▸ INSTRUCTIONS TO FOLLOW
Given the entries that follow, write out exactly the lines starting at the one containing "C5: 4.7uF (plus" and ending at the one containing "U2: NOT (in", both ends included, and only those.

▸ MATERIAL PROVIDED

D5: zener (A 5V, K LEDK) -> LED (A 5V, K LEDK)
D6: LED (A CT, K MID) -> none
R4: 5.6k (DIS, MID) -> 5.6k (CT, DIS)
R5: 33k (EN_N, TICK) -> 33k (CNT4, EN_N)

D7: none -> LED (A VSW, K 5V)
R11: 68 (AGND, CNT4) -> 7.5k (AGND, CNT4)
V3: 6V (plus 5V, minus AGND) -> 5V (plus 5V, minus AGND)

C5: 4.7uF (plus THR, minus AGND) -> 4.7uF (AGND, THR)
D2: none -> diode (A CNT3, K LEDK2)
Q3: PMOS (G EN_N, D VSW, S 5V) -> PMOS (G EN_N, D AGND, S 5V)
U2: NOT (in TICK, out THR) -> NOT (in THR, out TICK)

==

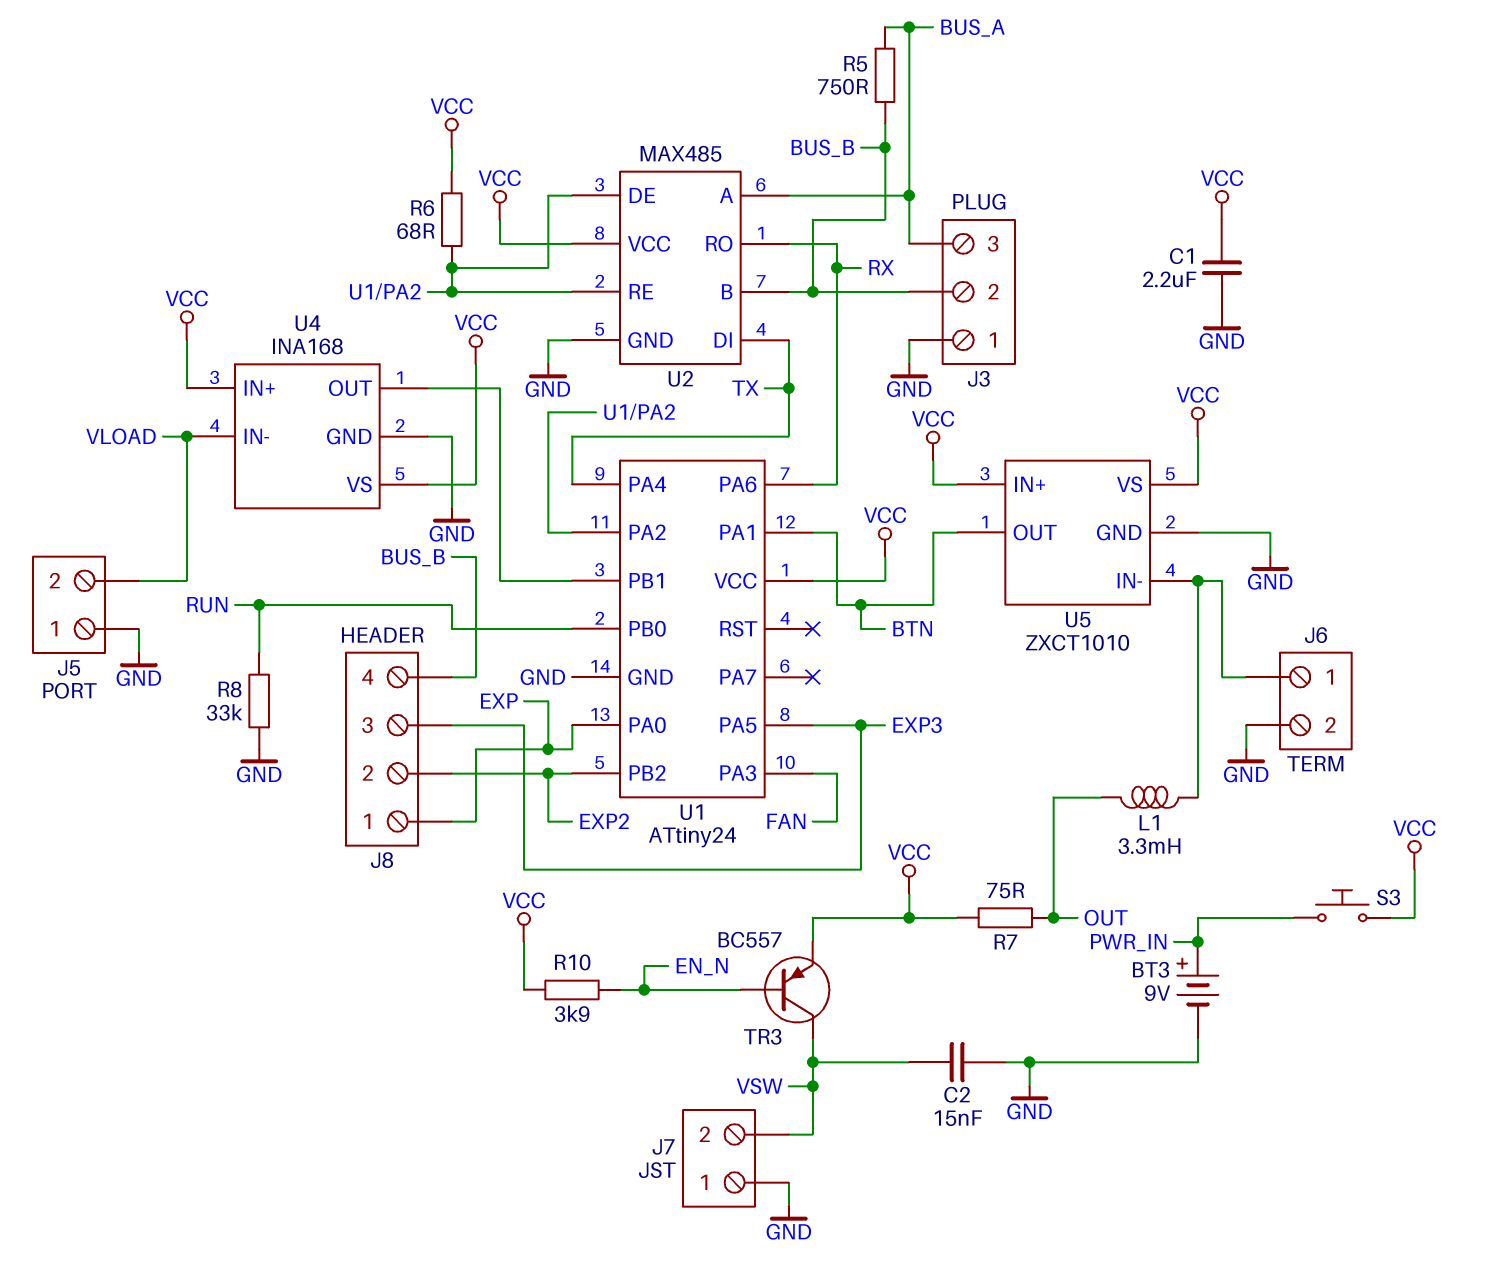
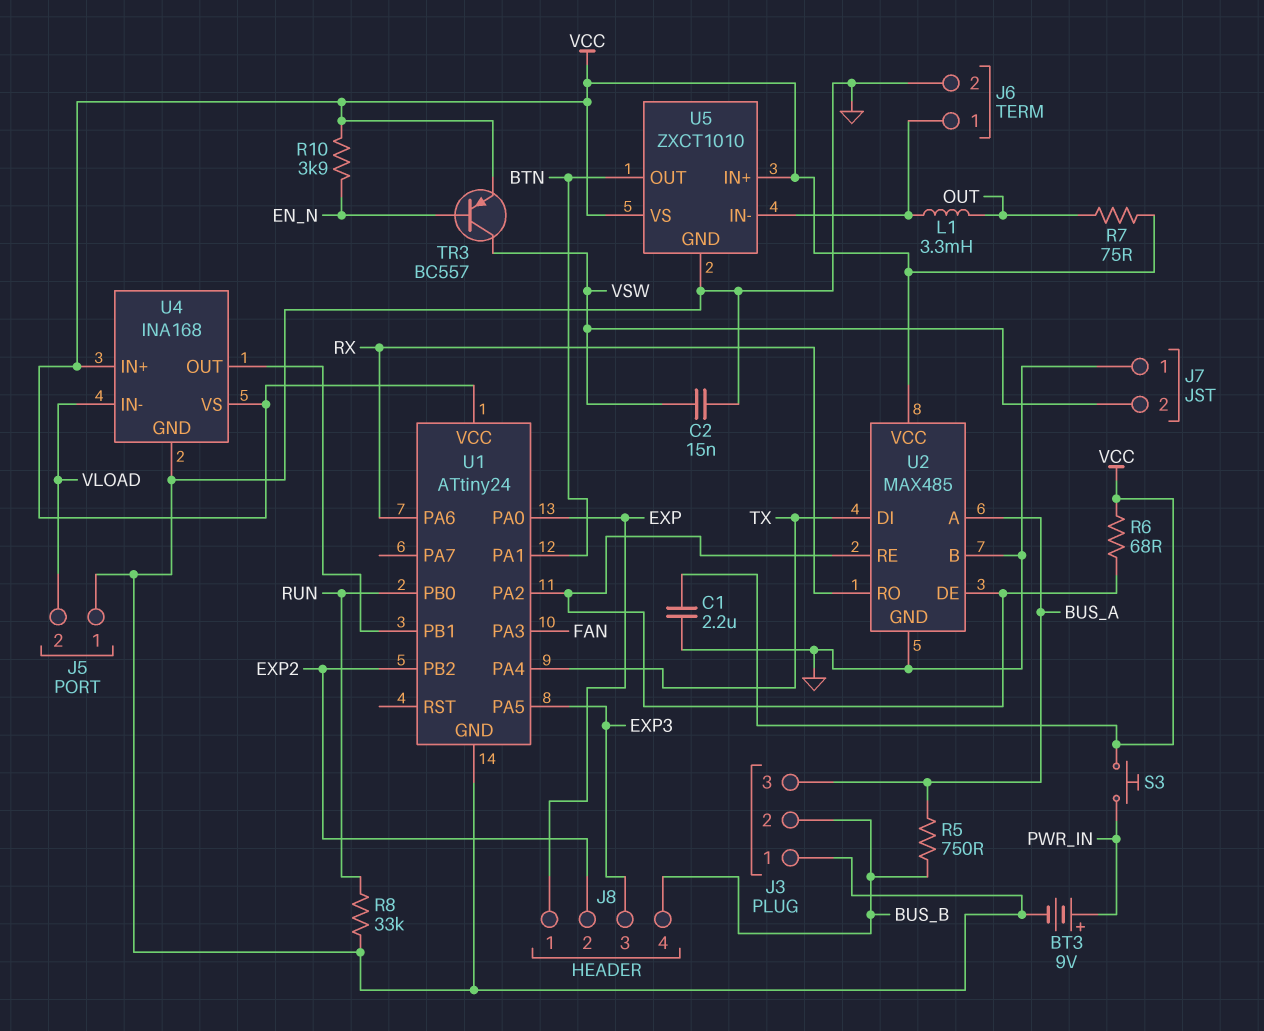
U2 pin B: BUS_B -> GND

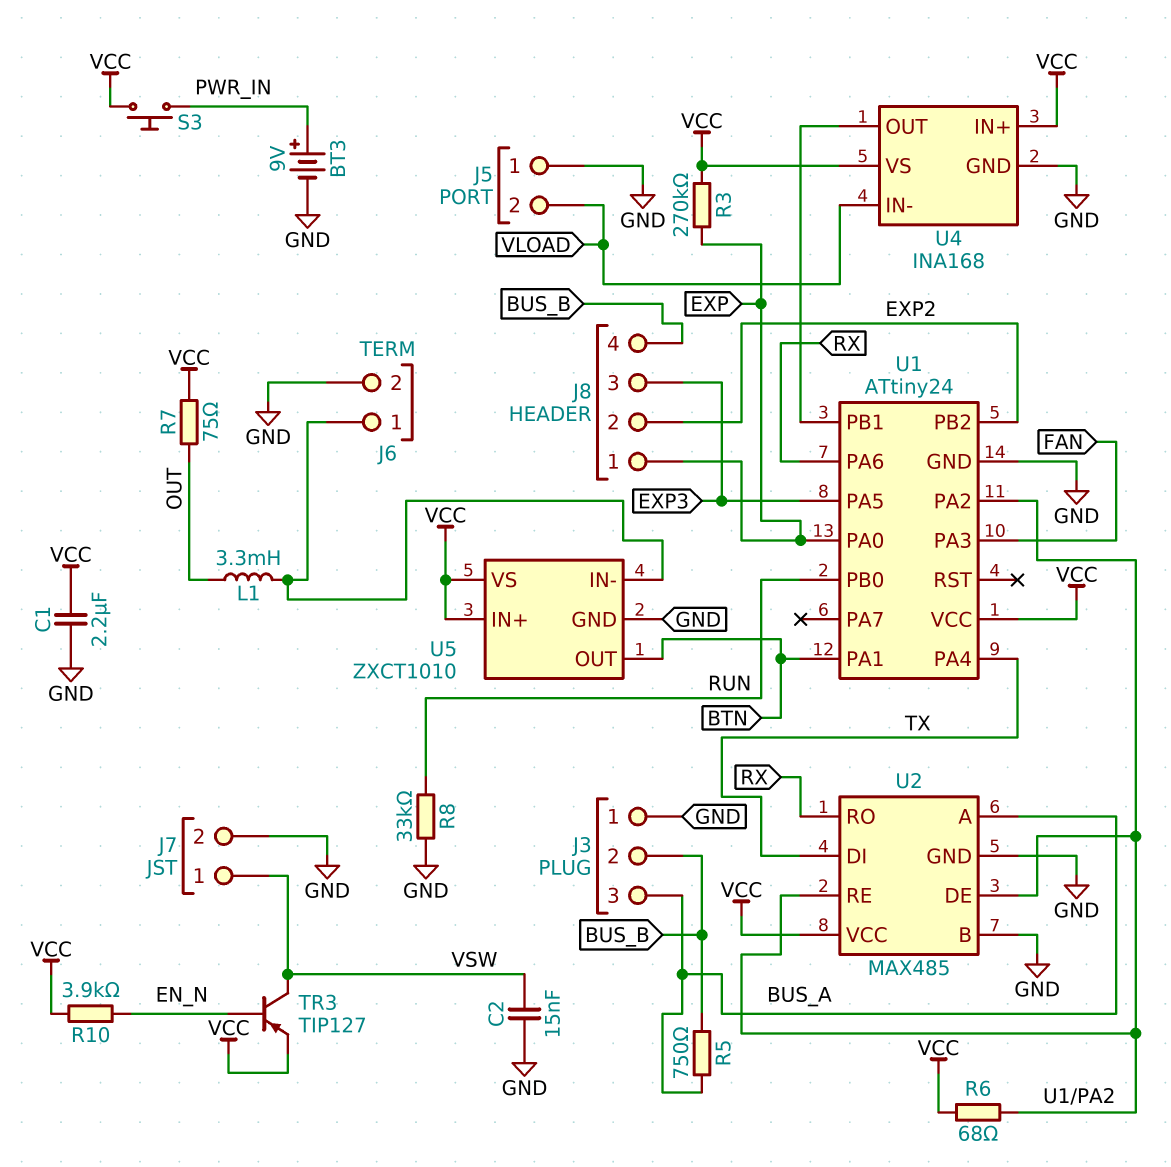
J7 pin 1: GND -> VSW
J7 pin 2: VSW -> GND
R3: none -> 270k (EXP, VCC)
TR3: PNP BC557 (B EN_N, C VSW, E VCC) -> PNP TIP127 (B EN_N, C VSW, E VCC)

==

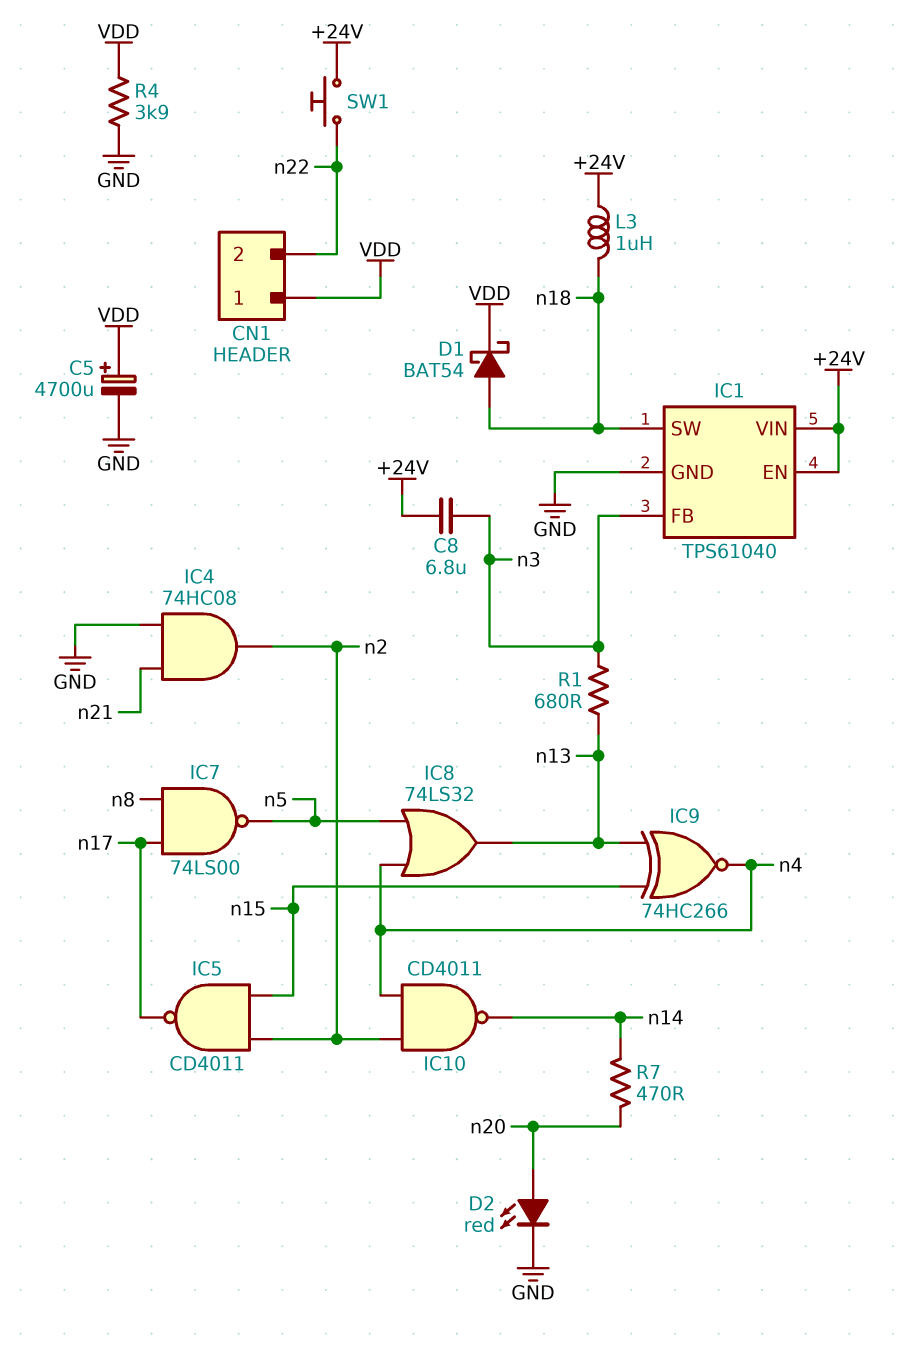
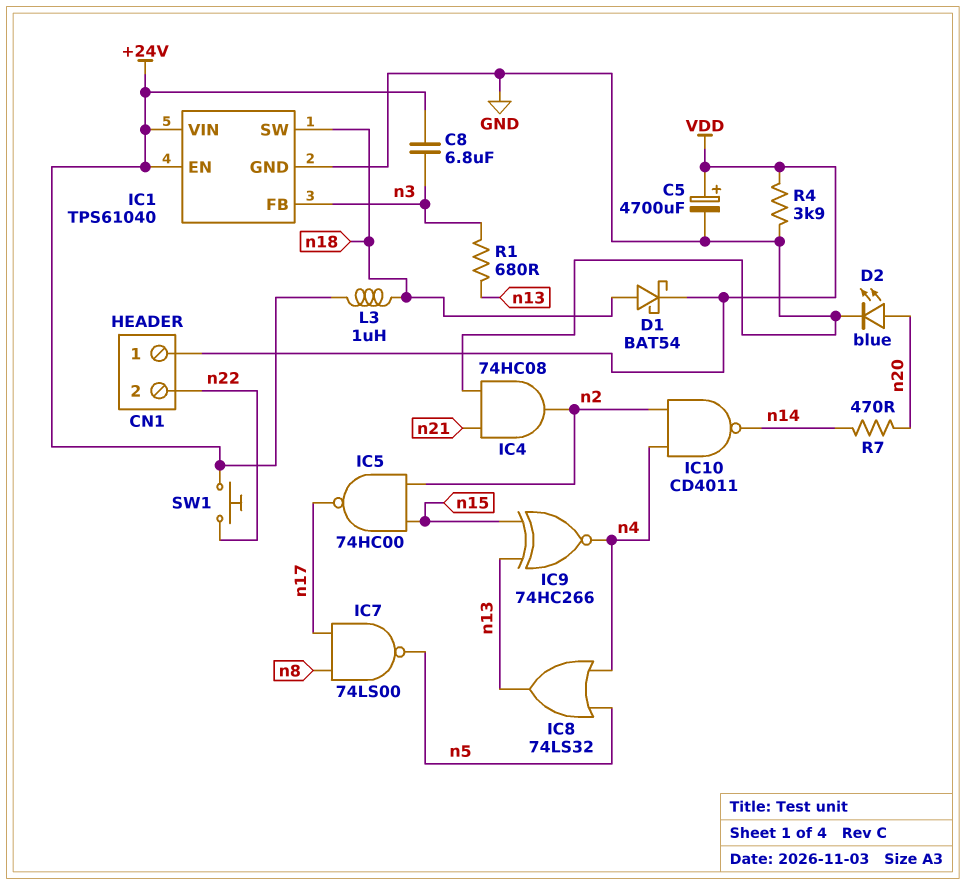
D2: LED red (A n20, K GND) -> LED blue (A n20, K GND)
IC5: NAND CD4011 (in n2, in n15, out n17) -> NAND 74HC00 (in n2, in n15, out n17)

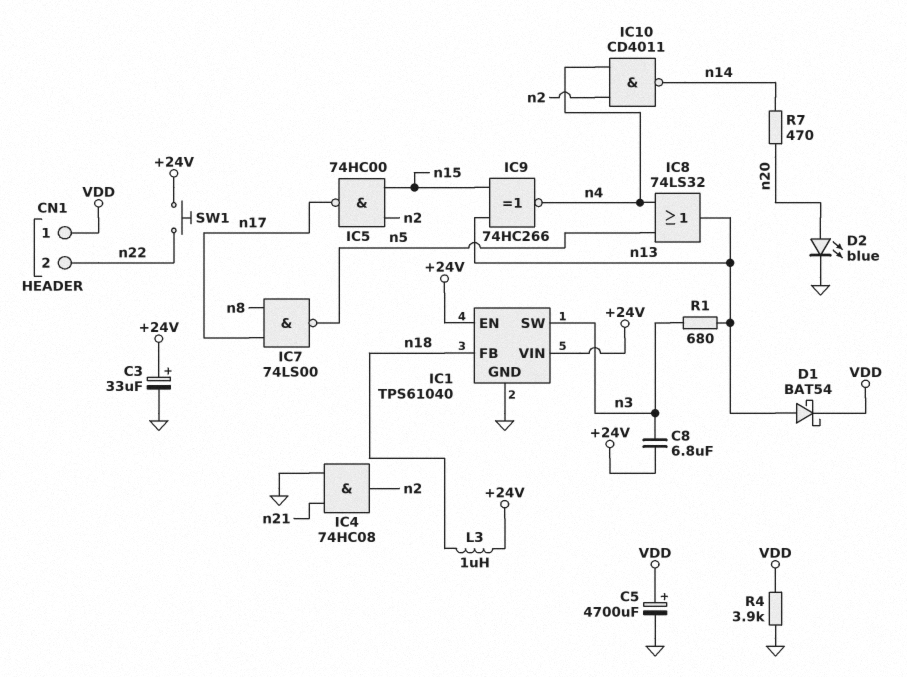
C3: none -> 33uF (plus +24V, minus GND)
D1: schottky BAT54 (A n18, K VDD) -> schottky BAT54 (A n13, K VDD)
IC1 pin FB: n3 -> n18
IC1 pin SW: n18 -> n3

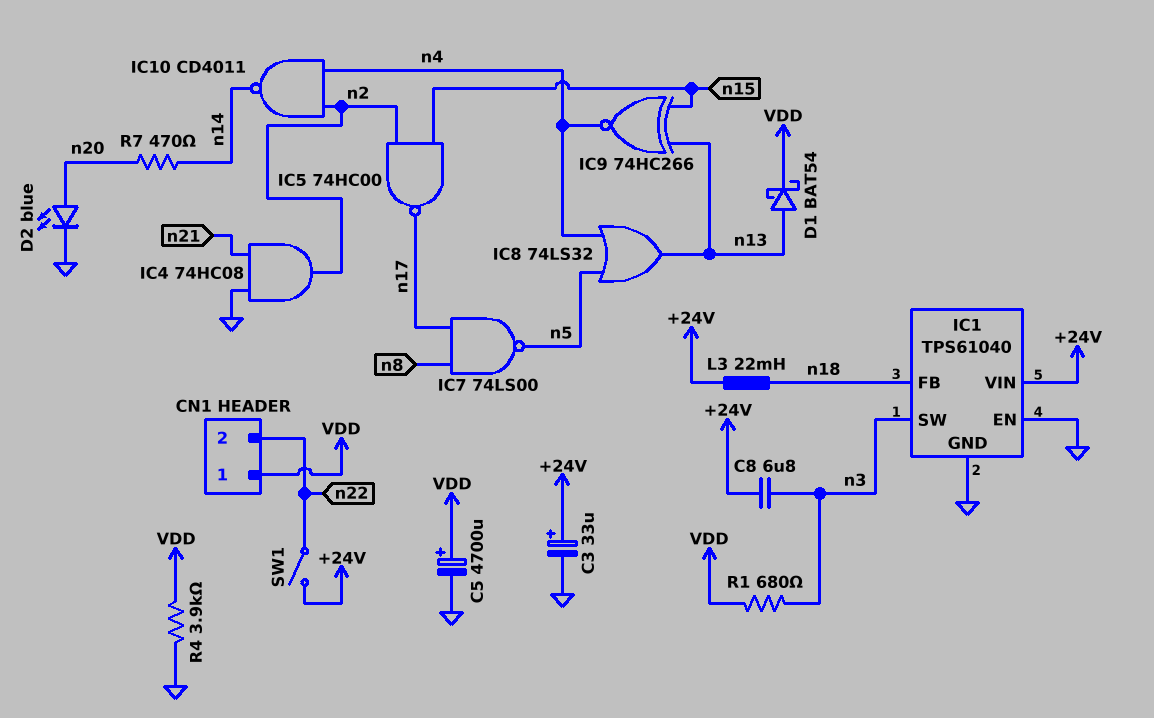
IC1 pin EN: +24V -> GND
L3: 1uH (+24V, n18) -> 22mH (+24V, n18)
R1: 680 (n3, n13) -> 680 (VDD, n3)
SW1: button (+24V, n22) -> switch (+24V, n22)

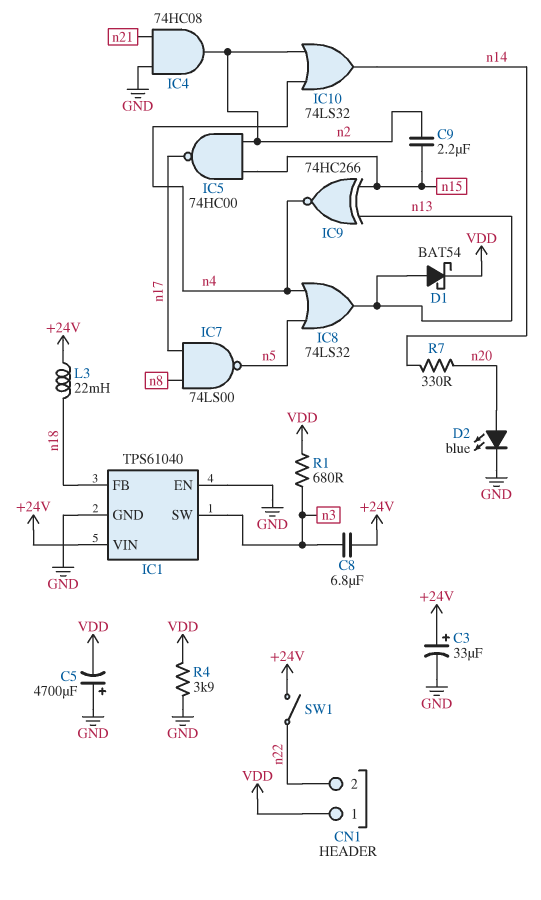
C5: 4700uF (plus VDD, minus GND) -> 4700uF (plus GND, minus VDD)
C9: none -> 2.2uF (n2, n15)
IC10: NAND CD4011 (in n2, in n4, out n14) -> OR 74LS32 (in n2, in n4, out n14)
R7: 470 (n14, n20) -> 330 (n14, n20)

▸ OUTPUT FOR THIS TASK
C5: 4.7uF (plus THR, minus AGND) -> 4.7uF (AGND, THR)
D2: none -> diode (A CNT3, K LEDK2)
Q3: PMOS (G EN_N, D VSW, S 5V) -> PMOS (G EN_N, D AGND, S 5V)
U2: NOT (in TICK, out THR) -> NOT (in THR, out TICK)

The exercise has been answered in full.